"""
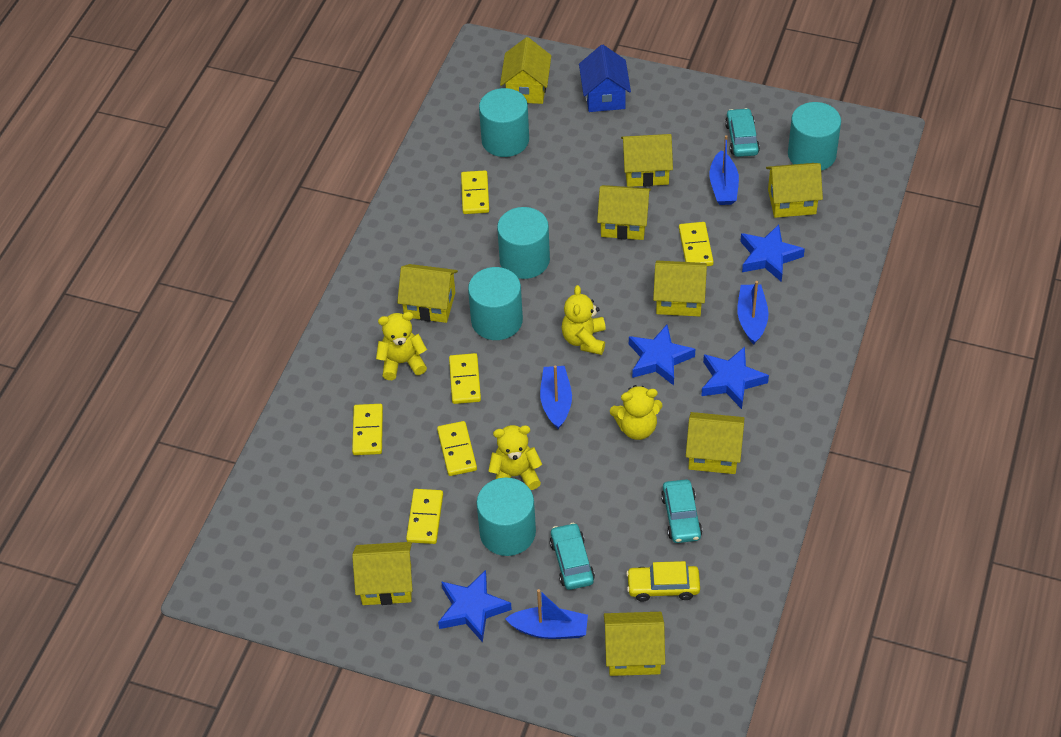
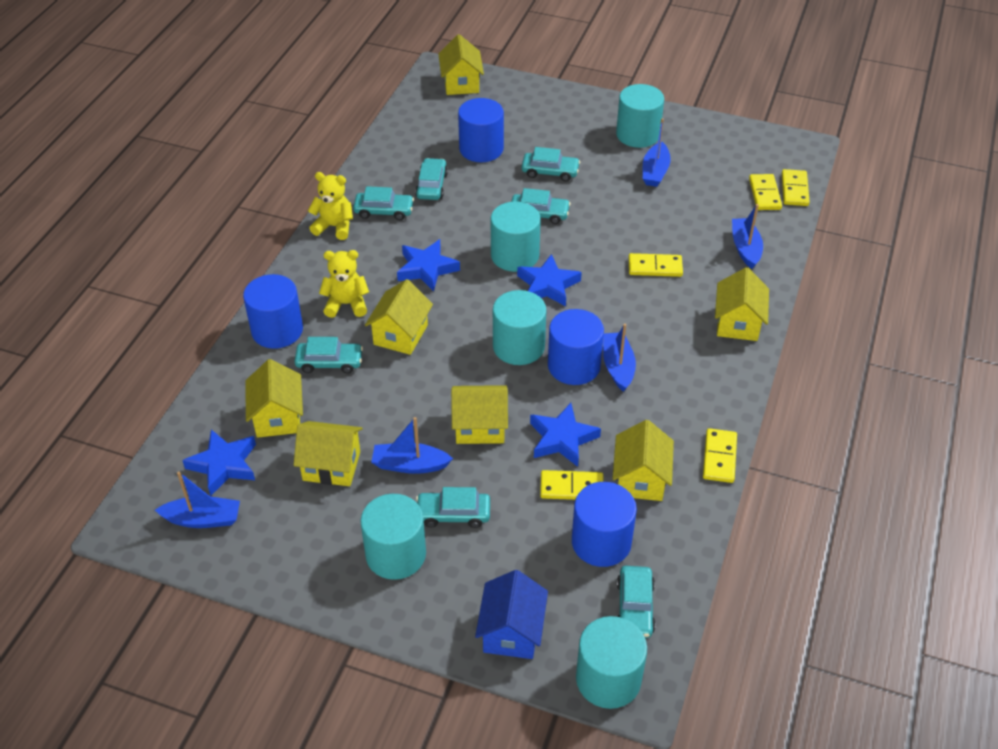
blue boat: [505,589,588,639] [540,366,572,429] [709,135,739,205] [737,281,769,345] = 4 -> [155,472,240,528] [371,417,453,474] [603,324,636,392] [643,118,671,187] [732,204,763,269] = 5
blue cylinder: none = 0 -> [243,274,303,349] [458,98,504,162] [548,309,604,385] [572,482,637,567] = 4
turquoise car: [550,523,595,590] [661,479,702,543] [725,108,760,157] = 3 -> [294,337,363,374] [353,186,414,220] [415,158,448,200] [416,487,490,528] [511,188,571,224] [522,147,580,181] [617,566,655,638] = 7
yellow car: [626,561,700,602] = 1 -> none = 0
yellow domino: [352,404,383,455] [406,489,443,544] [437,421,477,476] [449,353,481,404] [461,171,489,214] [679,222,714,266] = 6 -> [540,470,604,500] [629,253,683,277] [703,428,737,483] [749,174,782,210] [782,169,810,206] = 5
yellow house: [352,542,413,605] [397,264,458,323] [500,37,551,104] [597,185,651,240] [604,612,665,676] [621,134,673,187] [653,261,707,316] [686,412,744,474] [766,163,823,218] = 9 -> [245,359,303,438] [294,421,363,486] [365,279,433,355] [438,34,484,95] [451,385,508,444] [612,420,674,501] [715,267,769,341] = 7
yellow teddy bear: [376,312,427,380] [488,425,542,490] [562,285,606,355] [610,385,662,440] = 4 -> [308,172,353,240] [319,250,369,318] = 2

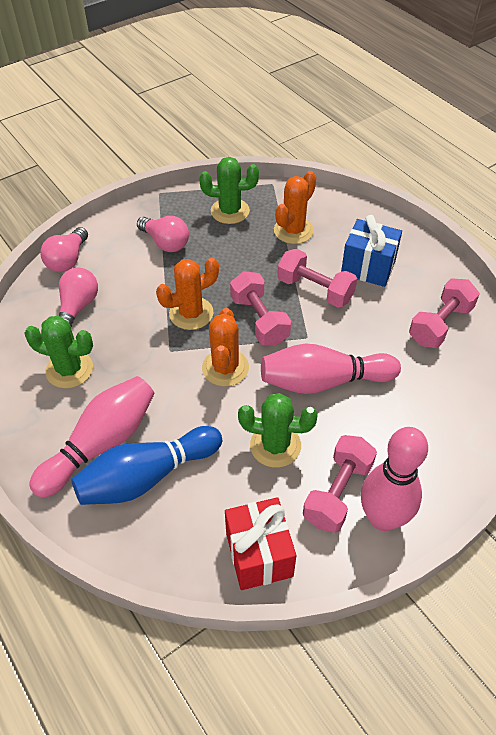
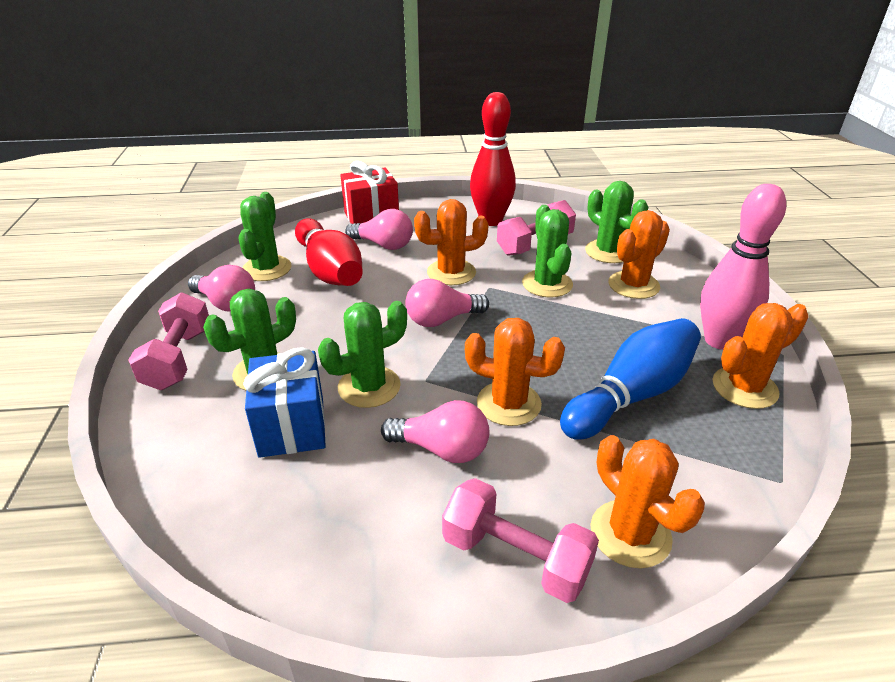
green cactus: [25,316,93,388] [199,157,259,224] [238,393,318,468] = 3 -> [203,289,296,390] [238,192,292,281] [318,301,407,408] [522,205,573,298] [585,181,648,263] = 5
orange cactus: [156,257,219,330] [202,308,249,387] [274,171,316,244] = 3 -> [414,199,489,285] [465,318,565,426] [590,435,705,568] [608,210,670,299] [712,303,809,409] = 5
pink bowling pin: [29,376,154,498] [261,344,401,394] [361,427,428,531] = 3 -> [700,184,786,350] = 1
pink dumbbell: [230,271,291,346] [277,249,357,308] [303,435,377,533] [409,278,480,348] = 4 -> [128,292,209,390] [442,478,599,603] [497,200,576,256] = 3
pink light bulb: [40,227,88,272] [59,268,98,327] [137,216,189,252] = 3 -> [188,265,255,312] [345,209,413,250] [381,400,489,463] [405,279,489,327] = 4
red bowling pin: none = 0 -> [295,218,363,286] [470,92,516,226] = 2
"""
■ **EXERCISE GOAL**: Where a line in the records above contains the string "blue", copy that line.

■ **OUTPUT FOR THIS TASK**:
blue boat: [505,589,588,639] [540,366,572,429] [709,135,739,205] [737,281,769,345] = 4 -> [155,472,240,528] [371,417,453,474] [603,324,636,392] [643,118,671,187] [732,204,763,269] = 5
blue cylinder: none = 0 -> [243,274,303,349] [458,98,504,162] [548,309,604,385] [572,482,637,567] = 4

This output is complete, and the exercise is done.